§ Data supplied
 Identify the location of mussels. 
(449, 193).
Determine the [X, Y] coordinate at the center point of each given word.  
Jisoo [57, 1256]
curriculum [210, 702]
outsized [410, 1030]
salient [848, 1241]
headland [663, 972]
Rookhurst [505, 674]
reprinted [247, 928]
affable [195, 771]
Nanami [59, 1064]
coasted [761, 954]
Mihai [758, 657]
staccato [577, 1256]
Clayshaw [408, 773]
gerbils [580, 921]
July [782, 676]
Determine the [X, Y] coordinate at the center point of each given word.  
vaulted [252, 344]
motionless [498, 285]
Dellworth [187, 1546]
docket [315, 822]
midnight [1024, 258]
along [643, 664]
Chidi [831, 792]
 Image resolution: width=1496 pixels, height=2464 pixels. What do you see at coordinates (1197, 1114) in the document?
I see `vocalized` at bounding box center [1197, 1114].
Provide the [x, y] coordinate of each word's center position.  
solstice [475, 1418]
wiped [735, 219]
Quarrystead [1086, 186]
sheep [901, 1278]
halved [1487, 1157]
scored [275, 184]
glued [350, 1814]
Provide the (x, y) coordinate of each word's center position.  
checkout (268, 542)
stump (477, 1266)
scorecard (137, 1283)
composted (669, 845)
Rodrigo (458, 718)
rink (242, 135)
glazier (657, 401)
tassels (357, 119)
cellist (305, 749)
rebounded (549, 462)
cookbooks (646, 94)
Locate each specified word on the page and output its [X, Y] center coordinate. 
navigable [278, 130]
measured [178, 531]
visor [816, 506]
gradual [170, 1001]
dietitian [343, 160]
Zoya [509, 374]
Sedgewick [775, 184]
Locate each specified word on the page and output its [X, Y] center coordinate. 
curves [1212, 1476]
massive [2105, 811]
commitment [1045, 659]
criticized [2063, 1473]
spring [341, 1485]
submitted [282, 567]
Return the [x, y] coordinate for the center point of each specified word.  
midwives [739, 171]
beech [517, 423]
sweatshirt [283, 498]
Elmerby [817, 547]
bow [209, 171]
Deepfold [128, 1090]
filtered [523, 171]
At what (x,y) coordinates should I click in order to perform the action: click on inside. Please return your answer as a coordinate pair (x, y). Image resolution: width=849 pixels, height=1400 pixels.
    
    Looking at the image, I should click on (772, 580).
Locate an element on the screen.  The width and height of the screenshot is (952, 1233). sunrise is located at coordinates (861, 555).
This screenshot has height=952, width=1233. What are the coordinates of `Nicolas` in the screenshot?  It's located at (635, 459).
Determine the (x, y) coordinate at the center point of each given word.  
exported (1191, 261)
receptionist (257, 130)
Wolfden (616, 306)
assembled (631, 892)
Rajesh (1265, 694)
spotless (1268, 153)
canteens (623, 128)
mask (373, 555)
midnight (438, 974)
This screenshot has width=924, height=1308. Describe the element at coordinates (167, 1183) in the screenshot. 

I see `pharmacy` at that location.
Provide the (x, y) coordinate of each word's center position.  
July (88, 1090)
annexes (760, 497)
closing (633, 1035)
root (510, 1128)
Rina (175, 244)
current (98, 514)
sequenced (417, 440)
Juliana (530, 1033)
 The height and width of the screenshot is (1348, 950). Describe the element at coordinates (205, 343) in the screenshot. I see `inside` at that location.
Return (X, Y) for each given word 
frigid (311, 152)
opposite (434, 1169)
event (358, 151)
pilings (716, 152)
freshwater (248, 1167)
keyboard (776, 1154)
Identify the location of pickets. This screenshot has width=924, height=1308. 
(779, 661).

§ Task objective
Recast the rows above, from the line containing "Identify the location of pickets." through the end of the rows, as a JSON list of strings with one string per line and blank lines omitted.

§ Response below
[
  "Identify the location of pickets. This screenshot has width=924, height=1308. ",
  "(779, 661)."
]